Object tracking records
* * * *
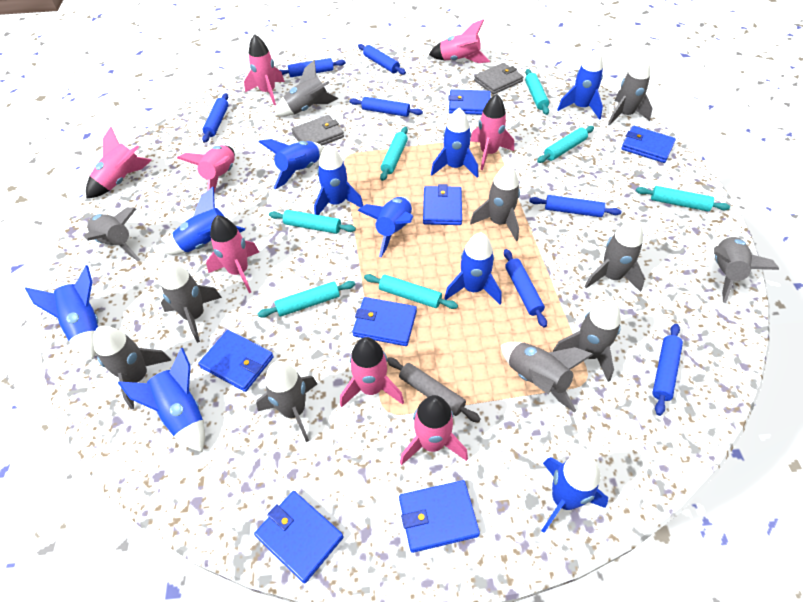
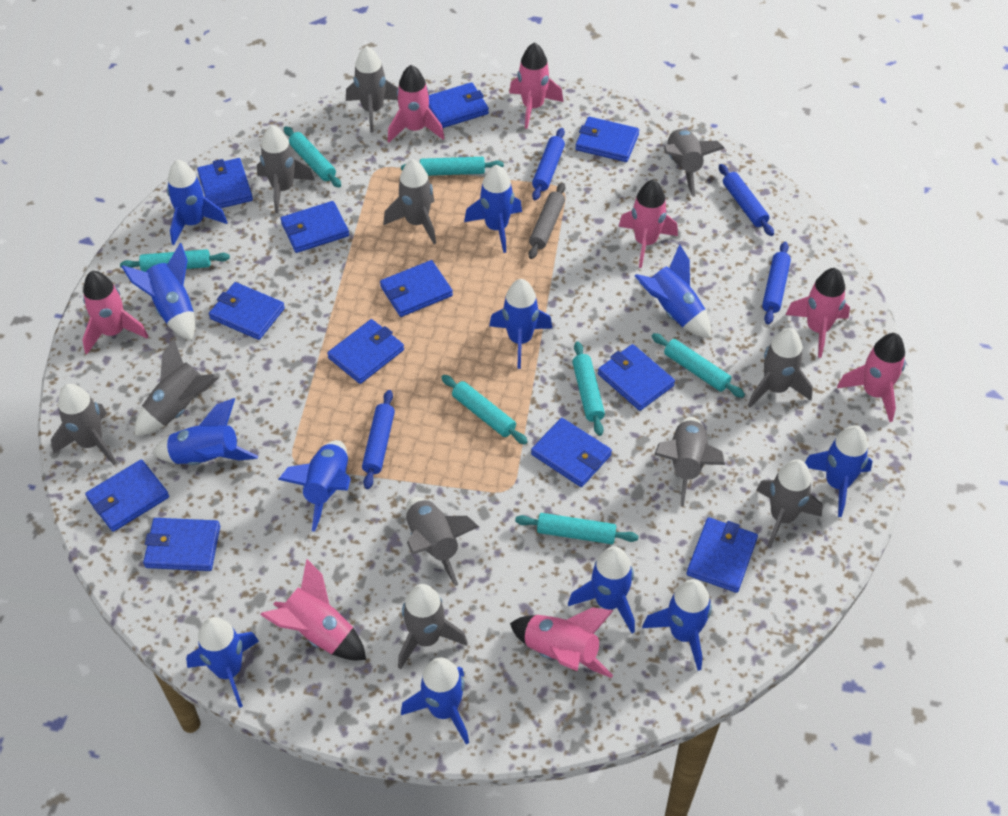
blue rocket: 10 -> 12
blue rolling pin: 7 -> 4
blue wallet: 7 -> 12
grey wallet: 2 -> 0

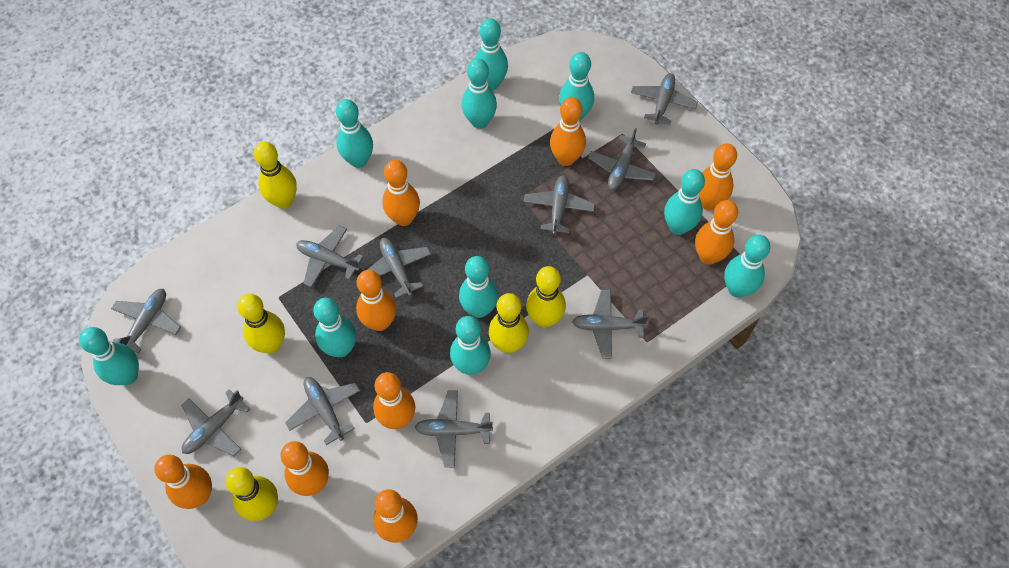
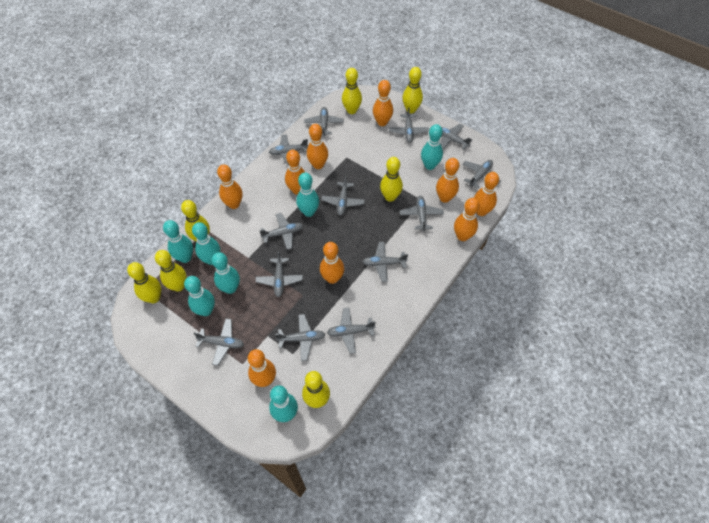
grey plane: 10 -> 13
turquoise bowling pin: 10 -> 7
yellow bowling pin: 5 -> 7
* * * *
Restate each line of the records exactly; pictures do not belong in the copy.

blue rocket: 10 -> 12
blue rolling pin: 7 -> 4
blue wallet: 7 -> 12
grey wallet: 2 -> 0

grey plane: 10 -> 13
turquoise bowling pin: 10 -> 7
yellow bowling pin: 5 -> 7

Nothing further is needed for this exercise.